▶ **TASK DESCRIPTION**
Gather all lines from the material that contain "shoe".

▶ **RECORDS FOR PROCESSING**

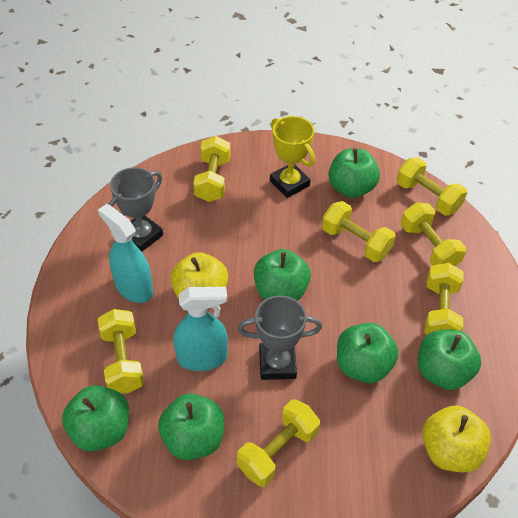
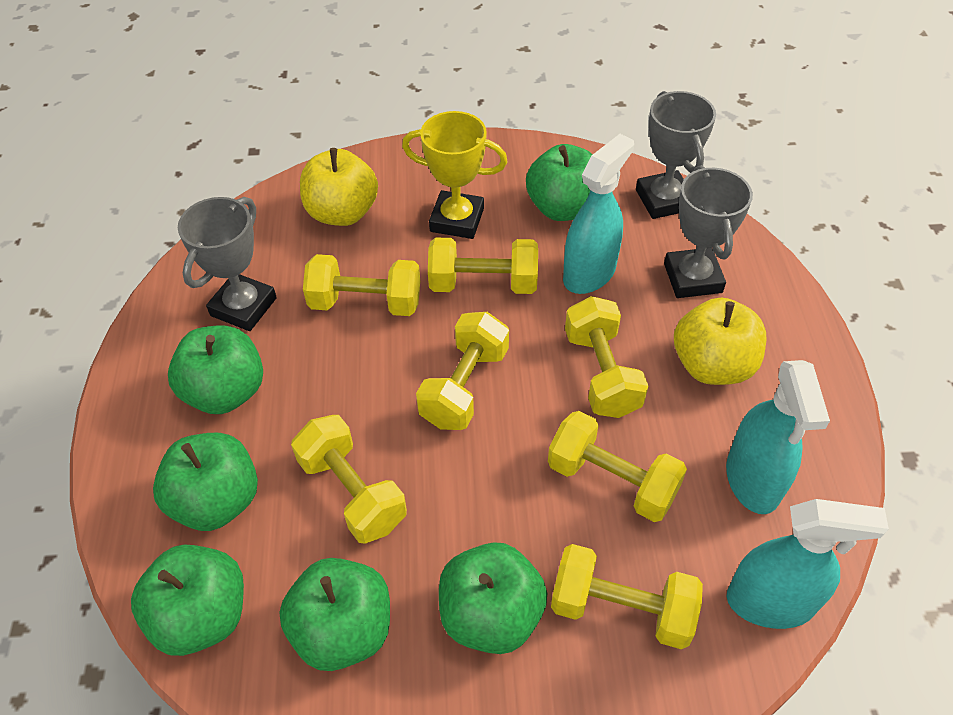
grey trophy: 2 -> 3
turquoise spray bottle: 2 -> 3

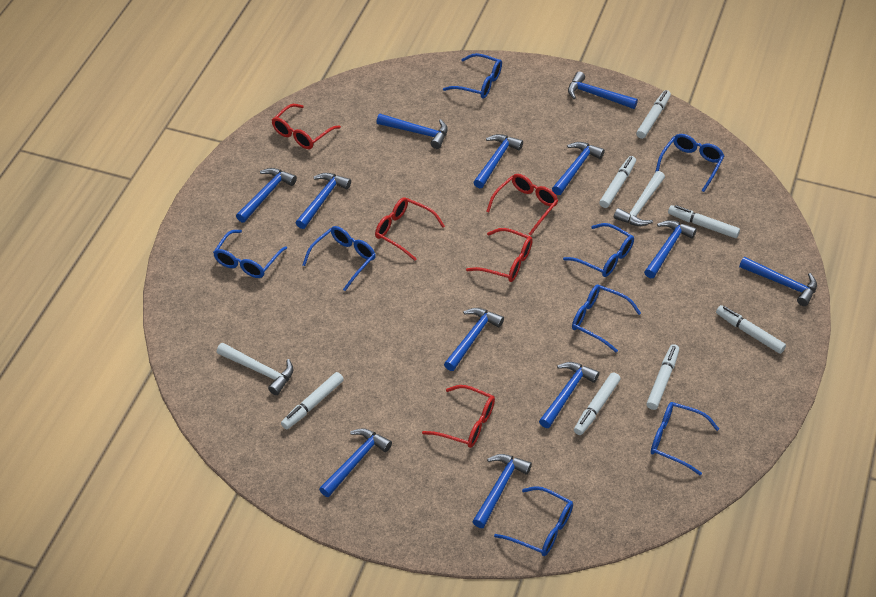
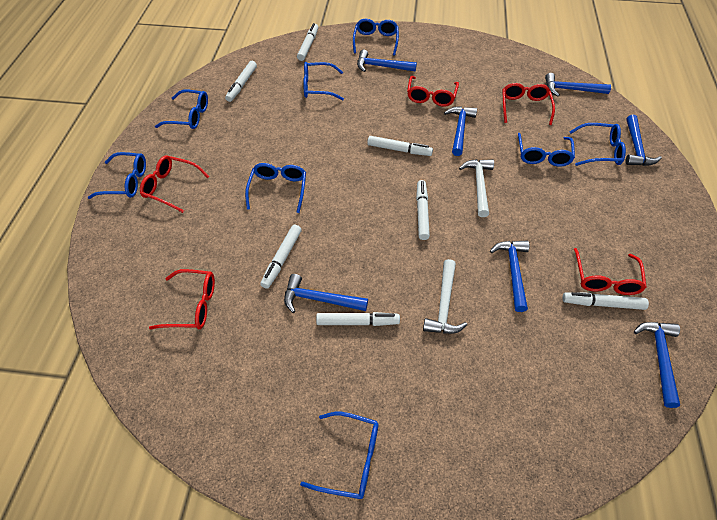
blue hammer: 12 -> 7

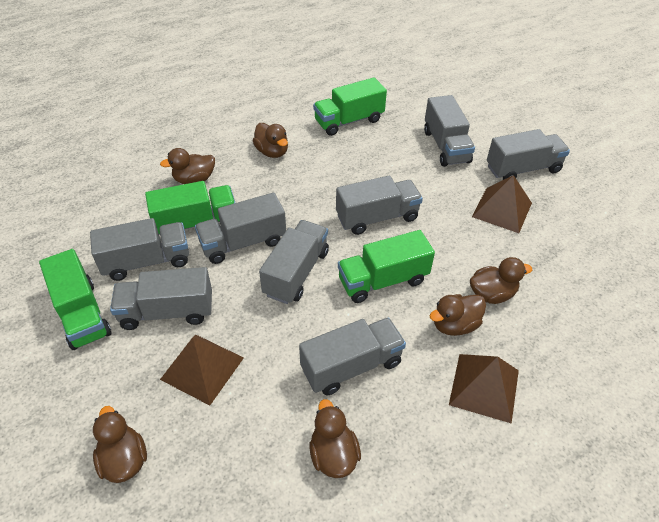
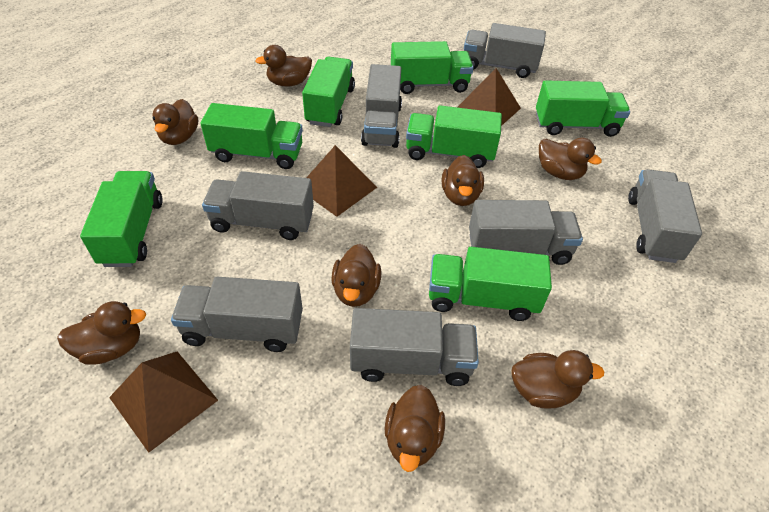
brown duck: 6 -> 8
green truck: 4 -> 7
grey truck: 8 -> 7

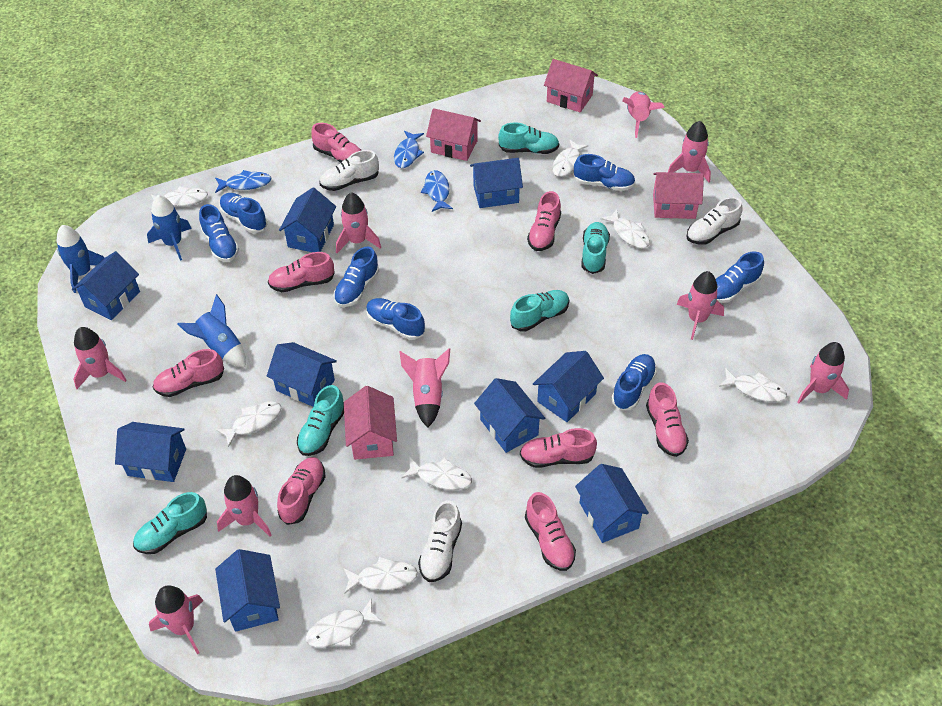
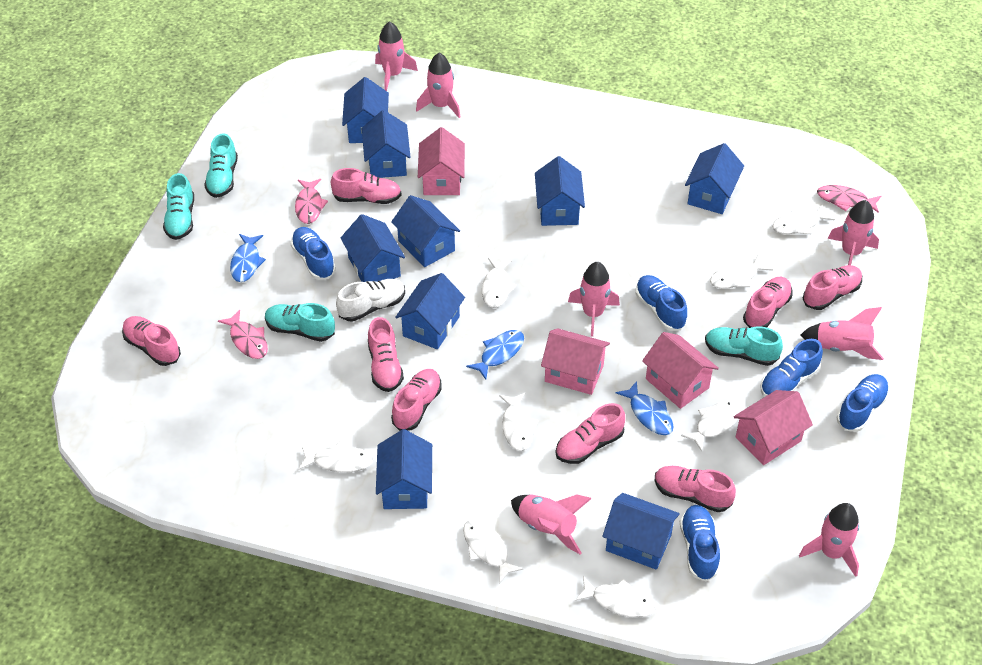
blue rocket: 3 -> 0
blue shoe: 7 -> 5
pink fish: 0 -> 3
pink rocket: 9 -> 7
turquoise shoe: 5 -> 4
white shoe: 3 -> 1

▶ **WRITTEN RESPONSE**
blue shoe: 7 -> 5
turquoise shoe: 5 -> 4
white shoe: 3 -> 1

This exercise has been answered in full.